*** Opening Data extract ***

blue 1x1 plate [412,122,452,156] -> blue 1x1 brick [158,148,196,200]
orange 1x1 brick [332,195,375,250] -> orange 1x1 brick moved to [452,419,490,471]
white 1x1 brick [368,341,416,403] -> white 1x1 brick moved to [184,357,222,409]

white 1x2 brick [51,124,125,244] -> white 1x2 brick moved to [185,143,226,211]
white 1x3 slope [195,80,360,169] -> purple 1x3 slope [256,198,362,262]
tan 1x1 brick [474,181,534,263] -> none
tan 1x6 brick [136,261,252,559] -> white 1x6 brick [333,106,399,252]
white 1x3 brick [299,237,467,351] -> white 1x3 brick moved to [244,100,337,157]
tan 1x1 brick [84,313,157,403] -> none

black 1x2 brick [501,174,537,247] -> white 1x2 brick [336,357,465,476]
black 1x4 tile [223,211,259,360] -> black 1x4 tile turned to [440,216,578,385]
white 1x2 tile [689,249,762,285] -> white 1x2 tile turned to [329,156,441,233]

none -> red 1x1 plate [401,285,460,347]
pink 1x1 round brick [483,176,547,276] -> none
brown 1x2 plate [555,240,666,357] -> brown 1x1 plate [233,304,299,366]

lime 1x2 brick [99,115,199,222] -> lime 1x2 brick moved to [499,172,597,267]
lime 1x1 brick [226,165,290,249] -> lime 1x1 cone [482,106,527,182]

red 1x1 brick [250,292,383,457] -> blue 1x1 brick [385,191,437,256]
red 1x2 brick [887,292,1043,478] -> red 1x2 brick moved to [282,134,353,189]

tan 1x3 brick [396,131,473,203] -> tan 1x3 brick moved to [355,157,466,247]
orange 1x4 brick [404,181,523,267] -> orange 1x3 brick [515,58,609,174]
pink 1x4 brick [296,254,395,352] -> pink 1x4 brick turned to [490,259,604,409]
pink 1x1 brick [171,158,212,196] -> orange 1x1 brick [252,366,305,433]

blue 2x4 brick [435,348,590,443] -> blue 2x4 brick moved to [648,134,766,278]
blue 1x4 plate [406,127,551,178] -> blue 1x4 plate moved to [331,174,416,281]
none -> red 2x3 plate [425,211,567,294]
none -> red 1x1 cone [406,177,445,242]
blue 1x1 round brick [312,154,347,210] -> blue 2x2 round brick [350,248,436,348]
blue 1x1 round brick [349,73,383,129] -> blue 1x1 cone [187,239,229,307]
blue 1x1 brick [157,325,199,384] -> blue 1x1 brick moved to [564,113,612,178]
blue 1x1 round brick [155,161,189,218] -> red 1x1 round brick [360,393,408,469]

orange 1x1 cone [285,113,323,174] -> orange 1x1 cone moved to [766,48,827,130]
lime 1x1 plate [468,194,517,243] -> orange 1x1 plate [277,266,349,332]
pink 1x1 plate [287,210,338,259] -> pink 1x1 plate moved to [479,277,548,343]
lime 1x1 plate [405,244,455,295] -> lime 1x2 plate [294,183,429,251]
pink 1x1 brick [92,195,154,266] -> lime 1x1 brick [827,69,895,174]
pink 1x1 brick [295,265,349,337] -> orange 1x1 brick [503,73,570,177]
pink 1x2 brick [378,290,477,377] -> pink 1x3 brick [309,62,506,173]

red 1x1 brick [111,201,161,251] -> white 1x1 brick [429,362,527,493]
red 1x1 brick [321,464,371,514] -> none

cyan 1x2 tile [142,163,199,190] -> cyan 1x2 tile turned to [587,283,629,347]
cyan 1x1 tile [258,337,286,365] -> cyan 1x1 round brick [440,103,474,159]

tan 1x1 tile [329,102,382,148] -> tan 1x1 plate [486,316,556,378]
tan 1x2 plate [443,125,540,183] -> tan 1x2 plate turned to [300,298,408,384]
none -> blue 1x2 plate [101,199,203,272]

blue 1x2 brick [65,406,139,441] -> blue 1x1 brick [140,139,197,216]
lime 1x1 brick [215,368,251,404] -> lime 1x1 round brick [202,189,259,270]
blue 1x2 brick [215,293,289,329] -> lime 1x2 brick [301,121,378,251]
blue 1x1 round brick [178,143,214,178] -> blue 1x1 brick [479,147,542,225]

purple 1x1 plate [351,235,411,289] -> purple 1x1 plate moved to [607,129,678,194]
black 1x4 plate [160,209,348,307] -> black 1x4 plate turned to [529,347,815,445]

*** Closing Data extract ***

- [To do]
Each of the records shown above needs to be repeated exactly.

- [Task answer]
blue 1x1 plate [412,122,452,156] -> blue 1x1 brick [158,148,196,200]
orange 1x1 brick [332,195,375,250] -> orange 1x1 brick moved to [452,419,490,471]
white 1x1 brick [368,341,416,403] -> white 1x1 brick moved to [184,357,222,409]

white 1x2 brick [51,124,125,244] -> white 1x2 brick moved to [185,143,226,211]
white 1x3 slope [195,80,360,169] -> purple 1x3 slope [256,198,362,262]
tan 1x1 brick [474,181,534,263] -> none
tan 1x6 brick [136,261,252,559] -> white 1x6 brick [333,106,399,252]
white 1x3 brick [299,237,467,351] -> white 1x3 brick moved to [244,100,337,157]
tan 1x1 brick [84,313,157,403] -> none

black 1x2 brick [501,174,537,247] -> white 1x2 brick [336,357,465,476]
black 1x4 tile [223,211,259,360] -> black 1x4 tile turned to [440,216,578,385]
white 1x2 tile [689,249,762,285] -> white 1x2 tile turned to [329,156,441,233]

none -> red 1x1 plate [401,285,460,347]
pink 1x1 round brick [483,176,547,276] -> none
brown 1x2 plate [555,240,666,357] -> brown 1x1 plate [233,304,299,366]

lime 1x2 brick [99,115,199,222] -> lime 1x2 brick moved to [499,172,597,267]
lime 1x1 brick [226,165,290,249] -> lime 1x1 cone [482,106,527,182]

red 1x1 brick [250,292,383,457] -> blue 1x1 brick [385,191,437,256]
red 1x2 brick [887,292,1043,478] -> red 1x2 brick moved to [282,134,353,189]

tan 1x3 brick [396,131,473,203] -> tan 1x3 brick moved to [355,157,466,247]
orange 1x4 brick [404,181,523,267] -> orange 1x3 brick [515,58,609,174]
pink 1x4 brick [296,254,395,352] -> pink 1x4 brick turned to [490,259,604,409]
pink 1x1 brick [171,158,212,196] -> orange 1x1 brick [252,366,305,433]

blue 2x4 brick [435,348,590,443] -> blue 2x4 brick moved to [648,134,766,278]
blue 1x4 plate [406,127,551,178] -> blue 1x4 plate moved to [331,174,416,281]
none -> red 2x3 plate [425,211,567,294]
none -> red 1x1 cone [406,177,445,242]
blue 1x1 round brick [312,154,347,210] -> blue 2x2 round brick [350,248,436,348]
blue 1x1 round brick [349,73,383,129] -> blue 1x1 cone [187,239,229,307]
blue 1x1 brick [157,325,199,384] -> blue 1x1 brick moved to [564,113,612,178]
blue 1x1 round brick [155,161,189,218] -> red 1x1 round brick [360,393,408,469]

orange 1x1 cone [285,113,323,174] -> orange 1x1 cone moved to [766,48,827,130]
lime 1x1 plate [468,194,517,243] -> orange 1x1 plate [277,266,349,332]
pink 1x1 plate [287,210,338,259] -> pink 1x1 plate moved to [479,277,548,343]
lime 1x1 plate [405,244,455,295] -> lime 1x2 plate [294,183,429,251]
pink 1x1 brick [92,195,154,266] -> lime 1x1 brick [827,69,895,174]
pink 1x1 brick [295,265,349,337] -> orange 1x1 brick [503,73,570,177]
pink 1x2 brick [378,290,477,377] -> pink 1x3 brick [309,62,506,173]

red 1x1 brick [111,201,161,251] -> white 1x1 brick [429,362,527,493]
red 1x1 brick [321,464,371,514] -> none

cyan 1x2 tile [142,163,199,190] -> cyan 1x2 tile turned to [587,283,629,347]
cyan 1x1 tile [258,337,286,365] -> cyan 1x1 round brick [440,103,474,159]

tan 1x1 tile [329,102,382,148] -> tan 1x1 plate [486,316,556,378]
tan 1x2 plate [443,125,540,183] -> tan 1x2 plate turned to [300,298,408,384]
none -> blue 1x2 plate [101,199,203,272]

blue 1x2 brick [65,406,139,441] -> blue 1x1 brick [140,139,197,216]
lime 1x1 brick [215,368,251,404] -> lime 1x1 round brick [202,189,259,270]
blue 1x2 brick [215,293,289,329] -> lime 1x2 brick [301,121,378,251]
blue 1x1 round brick [178,143,214,178] -> blue 1x1 brick [479,147,542,225]

purple 1x1 plate [351,235,411,289] -> purple 1x1 plate moved to [607,129,678,194]
black 1x4 plate [160,209,348,307] -> black 1x4 plate turned to [529,347,815,445]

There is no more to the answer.